==== PROVIDED DATA ====
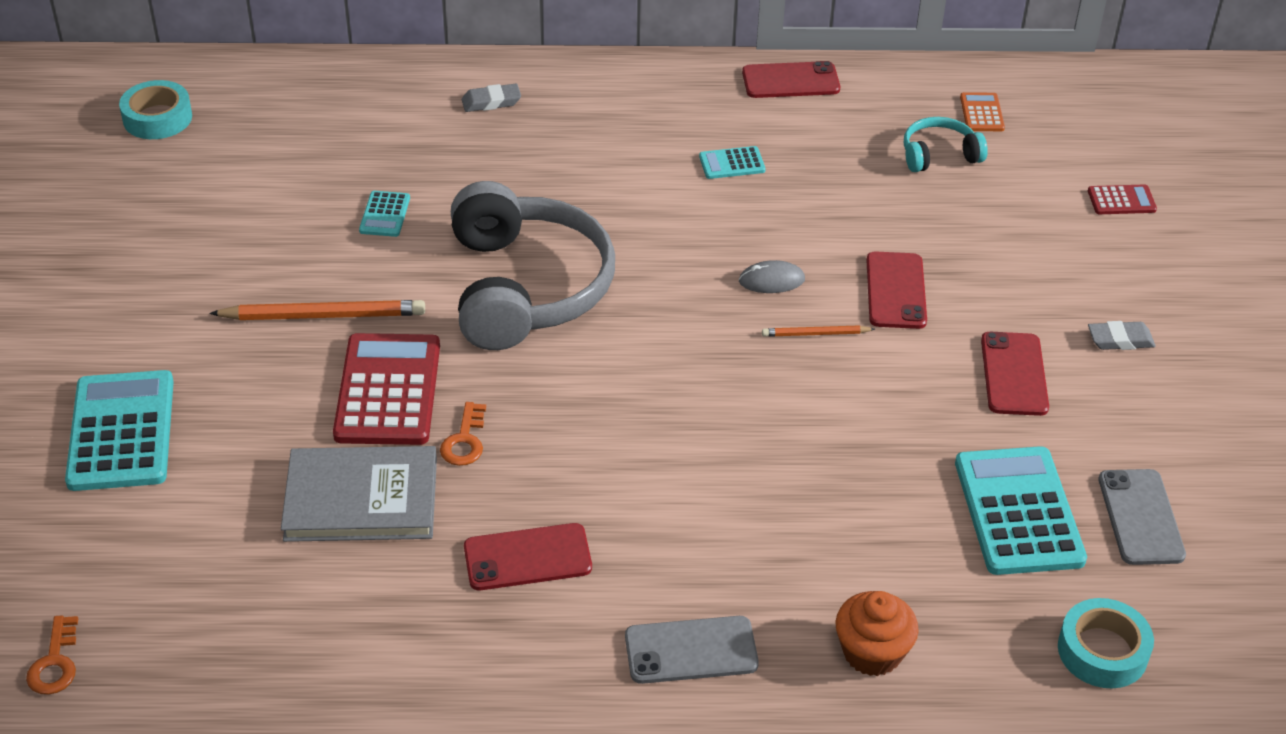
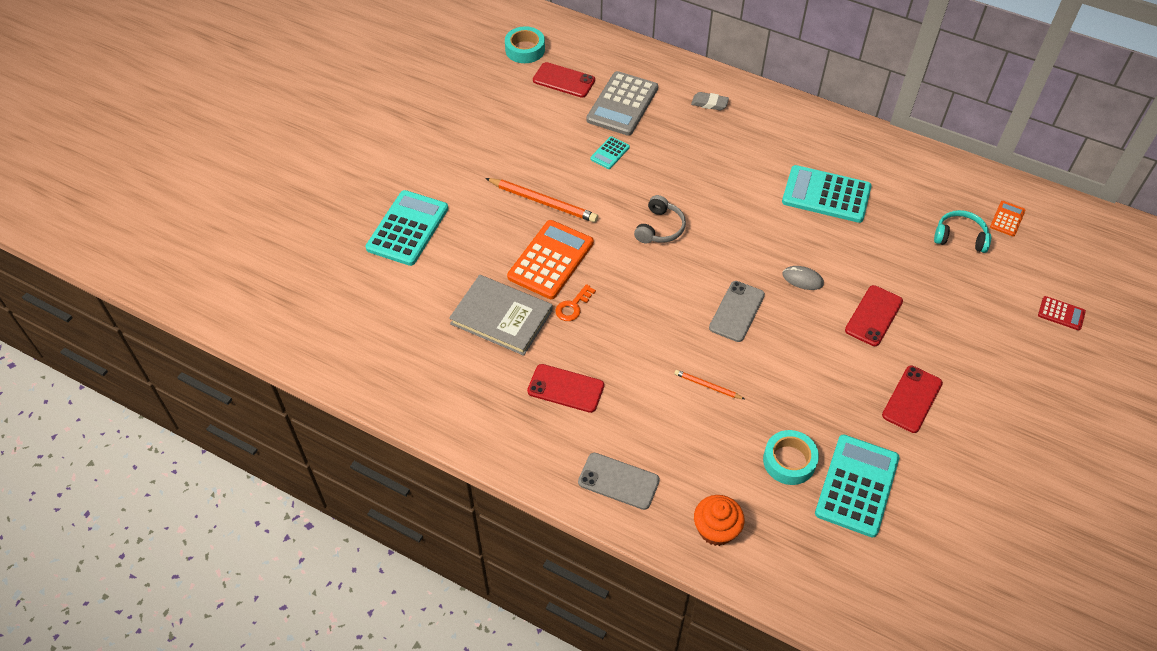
camera: 30 degrees right, 10 degrees up
(55, 662) = (310, 341): orange key -> none
(361, 144) = (622, 104): none -> grey calculator
(388, 390) = (551, 260): red calculator -> orange calculator
(526, 287) = (660, 228): grey headphones -> grey headphones, size x0.46
(732, 163) = (826, 195): turquoise calculator -> turquoise calculator, size x2.10
(790, 81) = (897, 153): red phone -> red phone (564, 80)
(815, 334) = (807, 323): orange pencil -> orange pencil (707, 386)
(1102, 651) = (850, 593): turquoise tape -> turquoise tape (789, 461)
(1120, 340) = (995, 405): grey eraser -> none
(1140, 517) = (930, 523): grey phone -> grey phone (736, 311)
====
**REQUIRED WORK**
Copy every line of the data that holds the string "orange".

**TASK ANSWER**
(55, 662) = (310, 341): orange key -> none
(388, 390) = (551, 260): red calculator -> orange calculator
(815, 334) = (807, 323): orange pencil -> orange pencil (707, 386)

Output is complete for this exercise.